Task description — Nothing but the images should be left out when the entries are restated word for word.

>>>

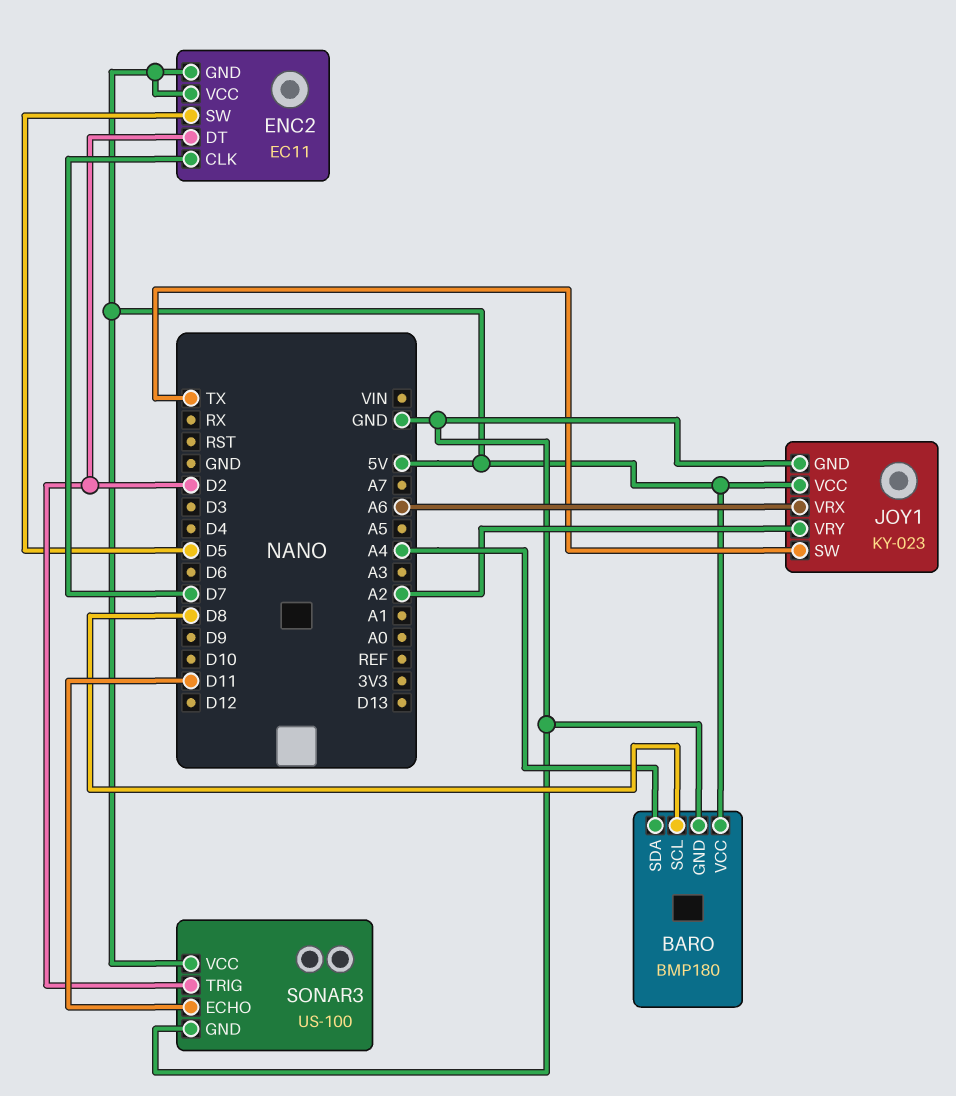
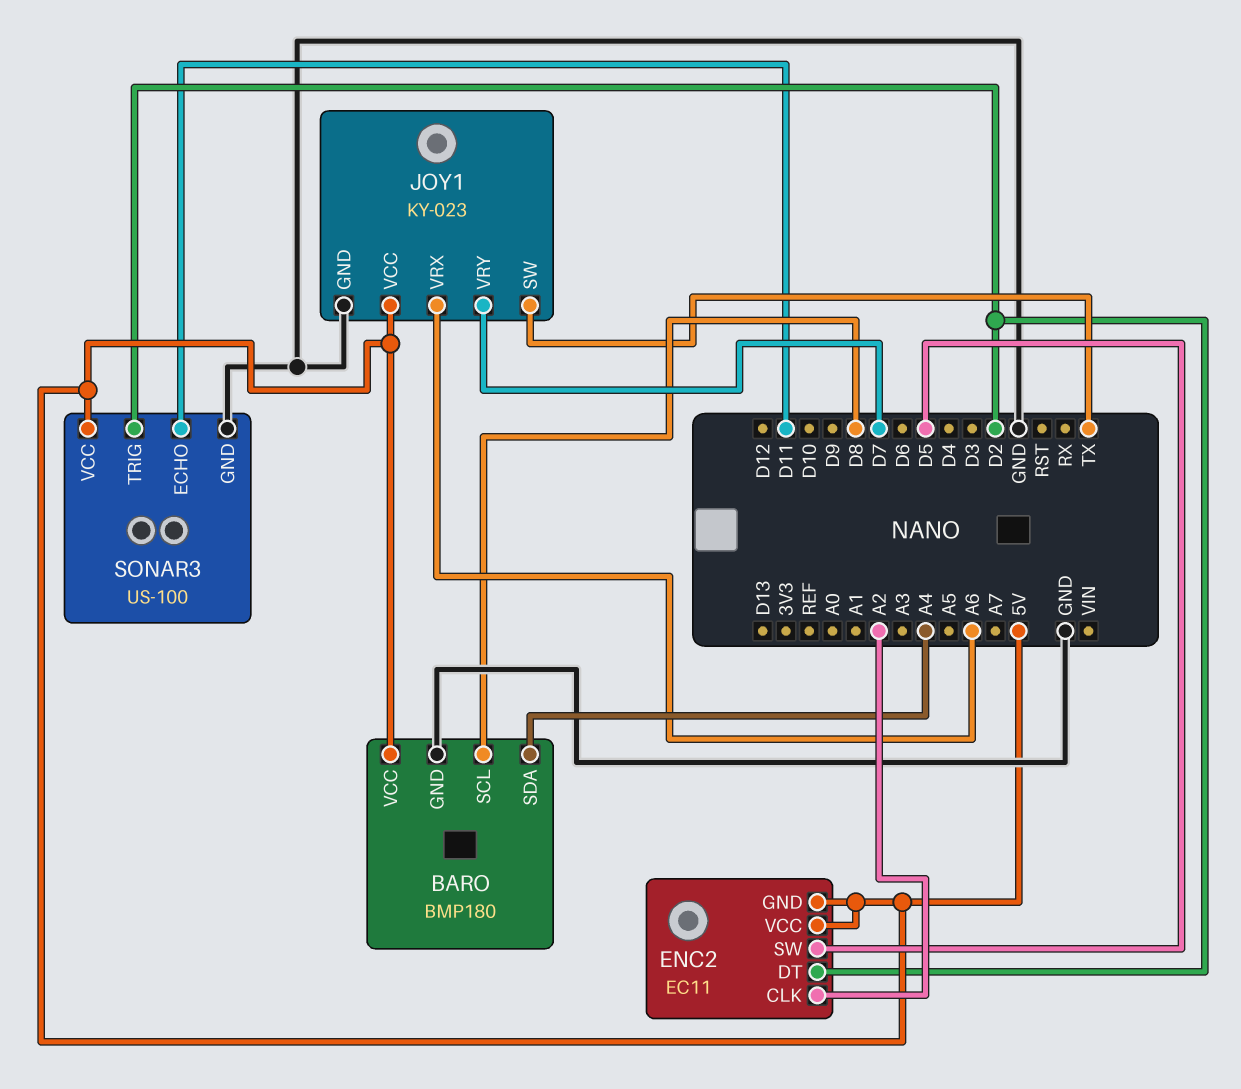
ENC2 pin CLK: D7 -> A2
JOY1 pin VRY: A2 -> D7

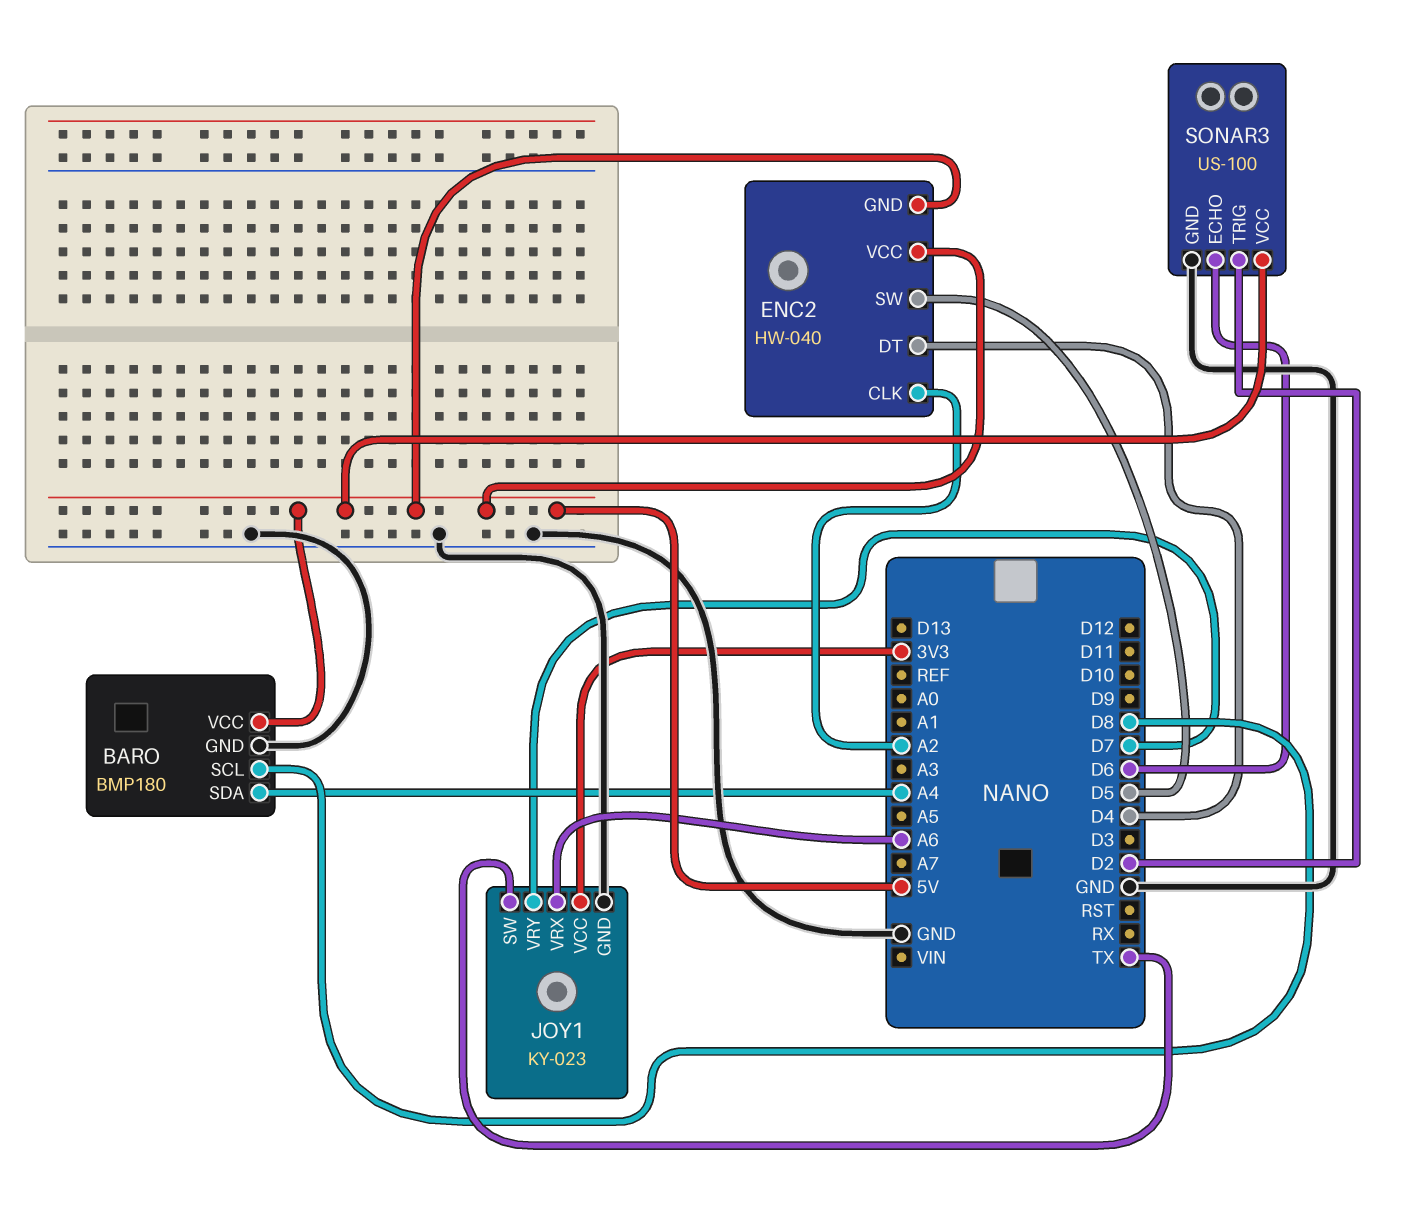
ENC2: EC11 -> HW-040
ENC2 pin DT: D2 -> D4
JOY1 pin VCC: 5V -> 3V3
SONAR3 pin ECHO: D11 -> D6

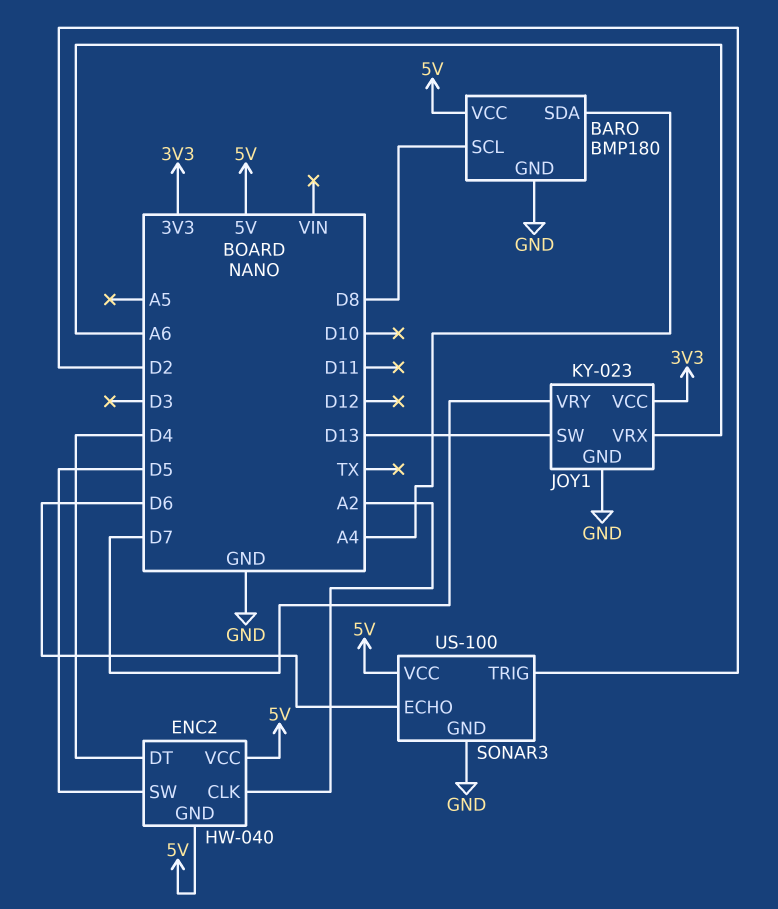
JOY1 pin SW: TX -> D13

<<<

Solved problem —
ENC2 pin CLK: D7 -> A2
JOY1 pin VRY: A2 -> D7

ENC2: EC11 -> HW-040
ENC2 pin DT: D2 -> D4
JOY1 pin VCC: 5V -> 3V3
SONAR3 pin ECHO: D11 -> D6

JOY1 pin SW: TX -> D13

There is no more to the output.